### What is expected
Rewrite the records below so that each "L-shape" becomes "angle piece", changing nothing else.

* * * * * * * * *

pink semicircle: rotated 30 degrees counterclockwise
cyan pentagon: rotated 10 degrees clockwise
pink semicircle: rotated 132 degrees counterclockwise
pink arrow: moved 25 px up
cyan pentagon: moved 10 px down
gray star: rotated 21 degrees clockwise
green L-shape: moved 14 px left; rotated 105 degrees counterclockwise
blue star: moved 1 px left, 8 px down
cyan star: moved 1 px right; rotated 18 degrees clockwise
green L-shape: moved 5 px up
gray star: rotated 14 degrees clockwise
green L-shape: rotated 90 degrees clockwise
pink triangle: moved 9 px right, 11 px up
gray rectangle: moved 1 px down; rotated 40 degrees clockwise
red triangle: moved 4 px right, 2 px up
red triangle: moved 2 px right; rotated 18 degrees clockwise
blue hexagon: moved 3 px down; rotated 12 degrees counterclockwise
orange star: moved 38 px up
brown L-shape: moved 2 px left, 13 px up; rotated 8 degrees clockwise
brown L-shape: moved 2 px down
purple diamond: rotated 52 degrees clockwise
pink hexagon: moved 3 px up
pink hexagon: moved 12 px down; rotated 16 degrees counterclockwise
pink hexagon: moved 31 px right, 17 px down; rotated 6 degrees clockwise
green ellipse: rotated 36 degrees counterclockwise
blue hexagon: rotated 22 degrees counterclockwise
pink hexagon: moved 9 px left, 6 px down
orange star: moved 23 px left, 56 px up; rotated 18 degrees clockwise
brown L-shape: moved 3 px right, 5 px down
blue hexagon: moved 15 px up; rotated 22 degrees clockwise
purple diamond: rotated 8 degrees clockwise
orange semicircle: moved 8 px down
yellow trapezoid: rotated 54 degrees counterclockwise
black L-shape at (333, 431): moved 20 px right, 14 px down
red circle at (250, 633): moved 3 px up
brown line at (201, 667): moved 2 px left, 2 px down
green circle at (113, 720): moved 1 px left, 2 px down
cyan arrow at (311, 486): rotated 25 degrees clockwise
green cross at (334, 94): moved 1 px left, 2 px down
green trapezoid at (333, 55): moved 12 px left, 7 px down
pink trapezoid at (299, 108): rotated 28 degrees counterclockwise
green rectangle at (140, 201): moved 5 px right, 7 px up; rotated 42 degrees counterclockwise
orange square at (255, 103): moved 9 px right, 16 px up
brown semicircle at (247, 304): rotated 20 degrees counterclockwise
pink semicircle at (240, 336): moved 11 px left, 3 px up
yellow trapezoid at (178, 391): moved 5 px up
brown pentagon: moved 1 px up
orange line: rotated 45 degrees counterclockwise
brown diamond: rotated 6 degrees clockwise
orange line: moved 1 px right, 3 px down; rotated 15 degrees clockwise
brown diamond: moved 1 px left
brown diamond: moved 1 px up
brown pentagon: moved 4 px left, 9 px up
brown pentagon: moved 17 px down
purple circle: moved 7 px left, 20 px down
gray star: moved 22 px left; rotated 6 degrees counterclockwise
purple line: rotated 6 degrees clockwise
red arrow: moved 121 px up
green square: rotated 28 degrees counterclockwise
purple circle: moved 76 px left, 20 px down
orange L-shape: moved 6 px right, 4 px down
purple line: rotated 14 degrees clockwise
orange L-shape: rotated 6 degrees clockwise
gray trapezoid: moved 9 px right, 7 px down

* * * * * * * * *

### Task result
pink semicircle: rotated 30 degrees counterclockwise
cyan pentagon: rotated 10 degrees clockwise
pink semicircle: rotated 132 degrees counterclockwise
pink arrow: moved 25 px up
cyan pentagon: moved 10 px down
gray star: rotated 21 degrees clockwise
green angle piece: moved 14 px left; rotated 105 degrees counterclockwise
blue star: moved 1 px left, 8 px down
cyan star: moved 1 px right; rotated 18 degrees clockwise
green angle piece: moved 5 px up
gray star: rotated 14 degrees clockwise
green angle piece: rotated 90 degrees clockwise
pink triangle: moved 9 px right, 11 px up
gray rectangle: moved 1 px down; rotated 40 degrees clockwise
red triangle: moved 4 px right, 2 px up
red triangle: moved 2 px right; rotated 18 degrees clockwise
blue hexagon: moved 3 px down; rotated 12 degrees counterclockwise
orange star: moved 38 px up
brown angle piece: moved 2 px left, 13 px up; rotated 8 degrees clockwise
brown angle piece: moved 2 px down
purple diamond: rotated 52 degrees clockwise
pink hexagon: moved 3 px up
pink hexagon: moved 12 px down; rotated 16 degrees counterclockwise
pink hexagon: moved 31 px right, 17 px down; rotated 6 degrees clockwise
green ellipse: rotated 36 degrees counterclockwise
blue hexagon: rotated 22 degrees counterclockwise
pink hexagon: moved 9 px left, 6 px down
orange star: moved 23 px left, 56 px up; rotated 18 degrees clockwise
brown angle piece: moved 3 px right, 5 px down
blue hexagon: moved 15 px up; rotated 22 degrees clockwise
purple diamond: rotated 8 degrees clockwise
orange semicircle: moved 8 px down
yellow trapezoid: rotated 54 degrees counterclockwise
black angle piece at (333, 431): moved 20 px right, 14 px down
red circle at (250, 633): moved 3 px up
brown line at (201, 667): moved 2 px left, 2 px down
green circle at (113, 720): moved 1 px left, 2 px down
cyan arrow at (311, 486): rotated 25 degrees clockwise
green cross at (334, 94): moved 1 px left, 2 px down
green trapezoid at (333, 55): moved 12 px left, 7 px down
pink trapezoid at (299, 108): rotated 28 degrees counterclockwise
green rectangle at (140, 201): moved 5 px right, 7 px up; rotated 42 degrees counterclockwise
orange square at (255, 103): moved 9 px right, 16 px up
brown semicircle at (247, 304): rotated 20 degrees counterclockwise
pink semicircle at (240, 336): moved 11 px left, 3 px up
yellow trapezoid at (178, 391): moved 5 px up
brown pentagon: moved 1 px up
orange line: rotated 45 degrees counterclockwise
brown diamond: rotated 6 degrees clockwise
orange line: moved 1 px right, 3 px down; rotated 15 degrees clockwise
brown diamond: moved 1 px left
brown diamond: moved 1 px up
brown pentagon: moved 4 px left, 9 px up
brown pentagon: moved 17 px down
purple circle: moved 7 px left, 20 px down
gray star: moved 22 px left; rotated 6 degrees counterclockwise
purple line: rotated 6 degrees clockwise
red arrow: moved 121 px up
green square: rotated 28 degrees counterclockwise
purple circle: moved 76 px left, 20 px down
orange angle piece: moved 6 px right, 4 px down
purple line: rotated 14 degrees clockwise
orange angle piece: rotated 6 degrees clockwise
gray trapezoid: moved 9 px right, 7 px down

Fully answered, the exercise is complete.